_TASK INSTRUCTIONS_
Search the data for the string "none", and report each line where it is found.

++++ TASK INPUT ++++

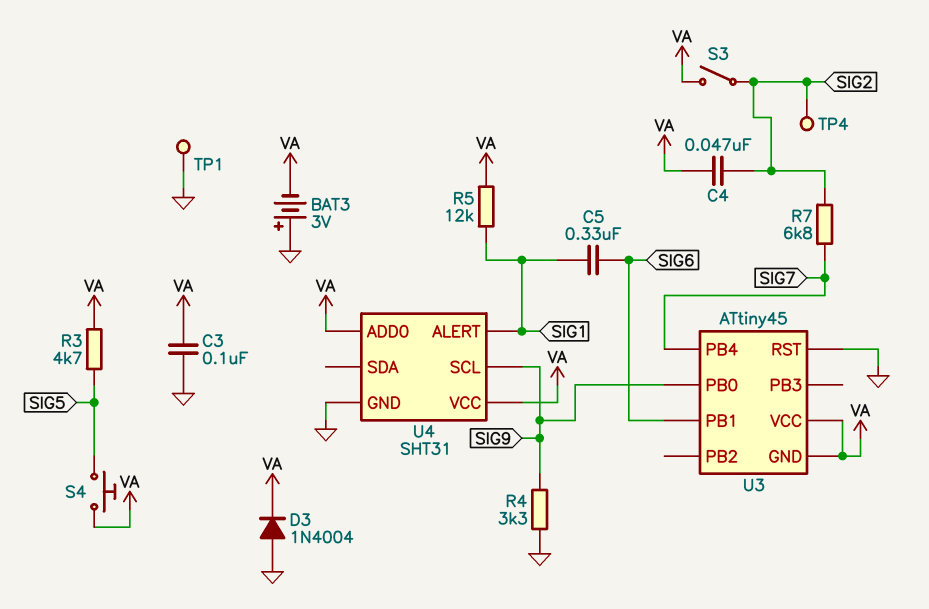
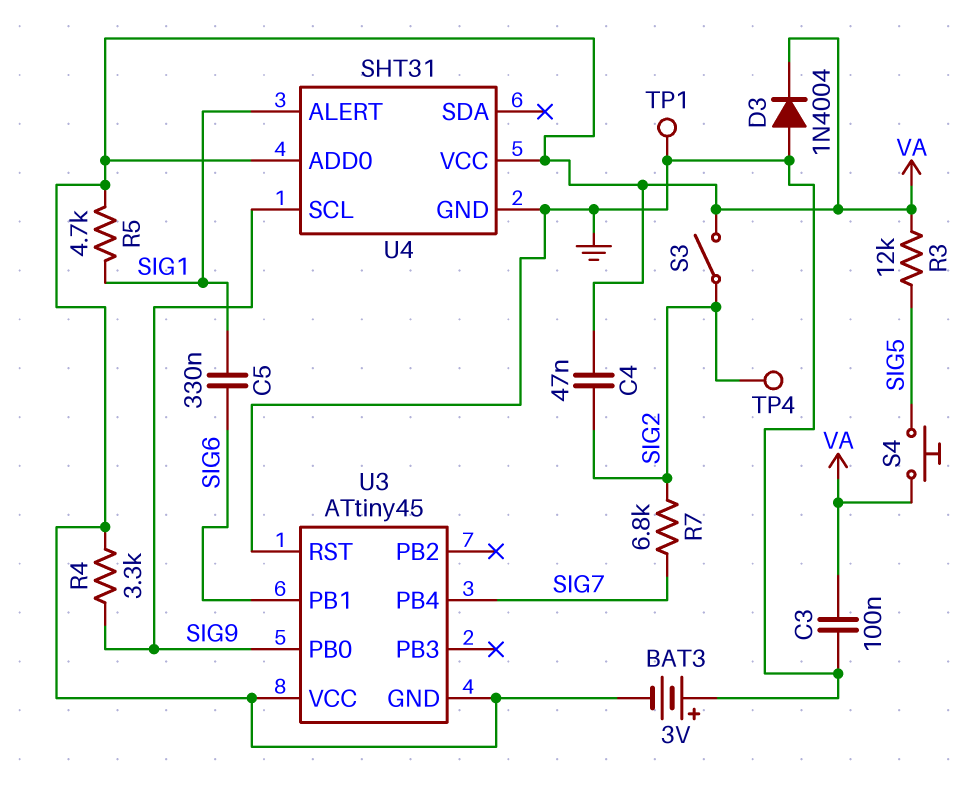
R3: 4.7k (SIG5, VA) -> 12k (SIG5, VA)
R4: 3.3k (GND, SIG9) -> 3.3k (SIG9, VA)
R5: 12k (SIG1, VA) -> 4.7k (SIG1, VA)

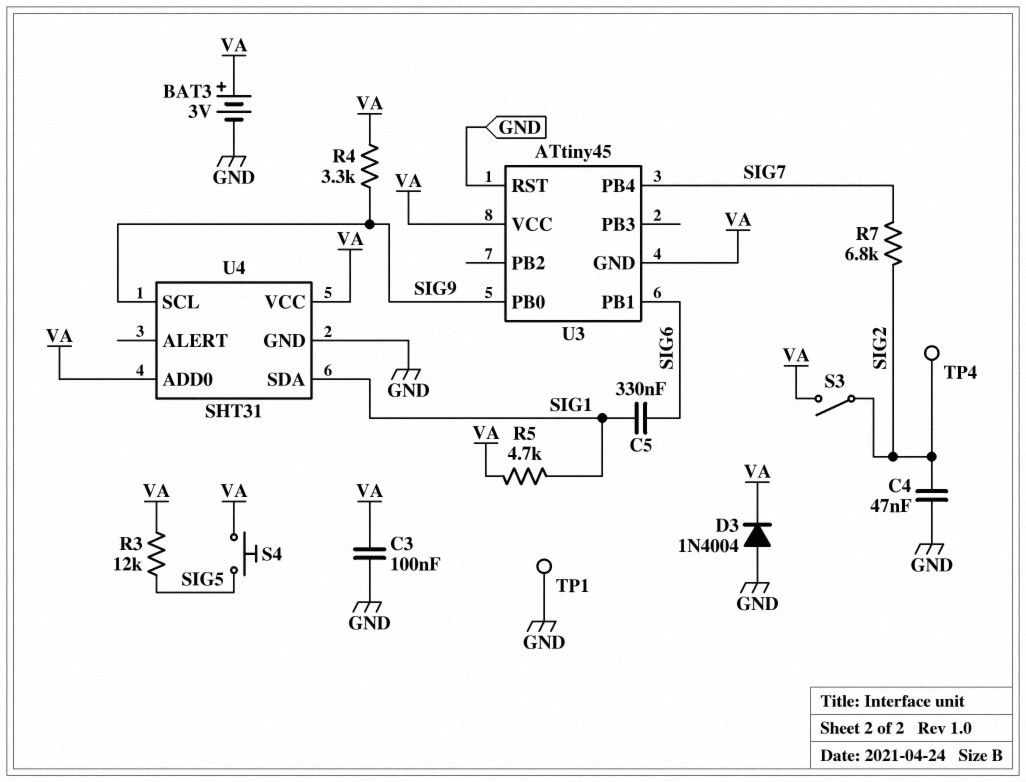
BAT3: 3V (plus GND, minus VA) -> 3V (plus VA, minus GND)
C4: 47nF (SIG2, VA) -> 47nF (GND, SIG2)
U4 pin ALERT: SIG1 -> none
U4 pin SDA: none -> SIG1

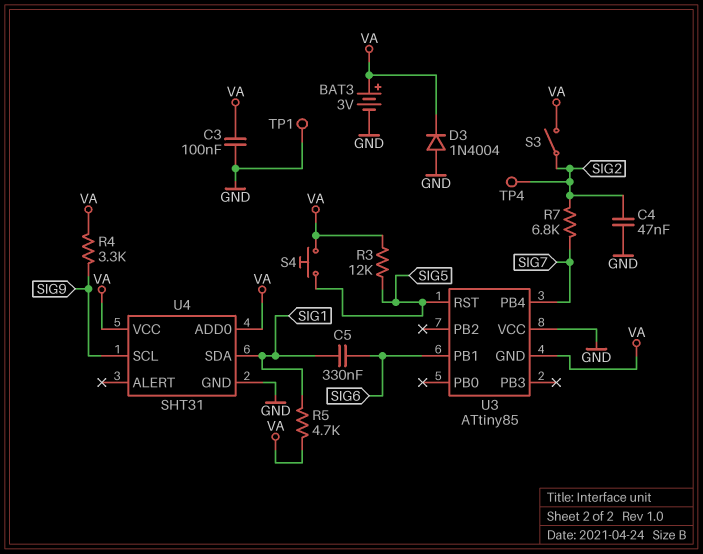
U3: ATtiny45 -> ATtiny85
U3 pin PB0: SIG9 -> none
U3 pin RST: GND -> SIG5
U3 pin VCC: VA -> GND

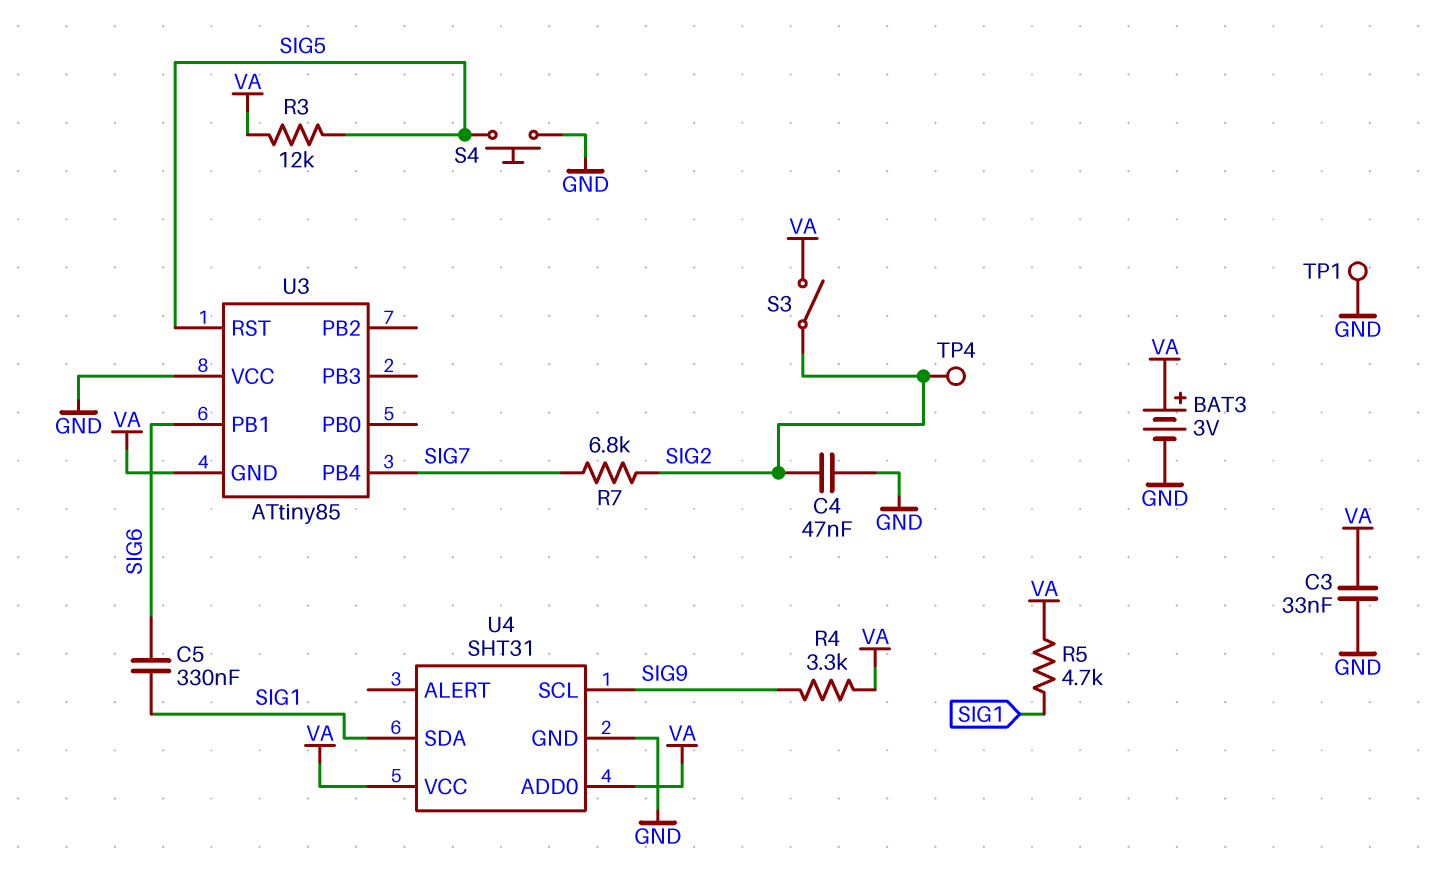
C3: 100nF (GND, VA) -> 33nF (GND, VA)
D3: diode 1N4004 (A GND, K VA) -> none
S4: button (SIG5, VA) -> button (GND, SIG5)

++++

_RESULT FOR THIS EXERCISE_
U4 pin ALERT: SIG1 -> none
U4 pin SDA: none -> SIG1
U3 pin PB0: SIG9 -> none
D3: diode 1N4004 (A GND, K VA) -> none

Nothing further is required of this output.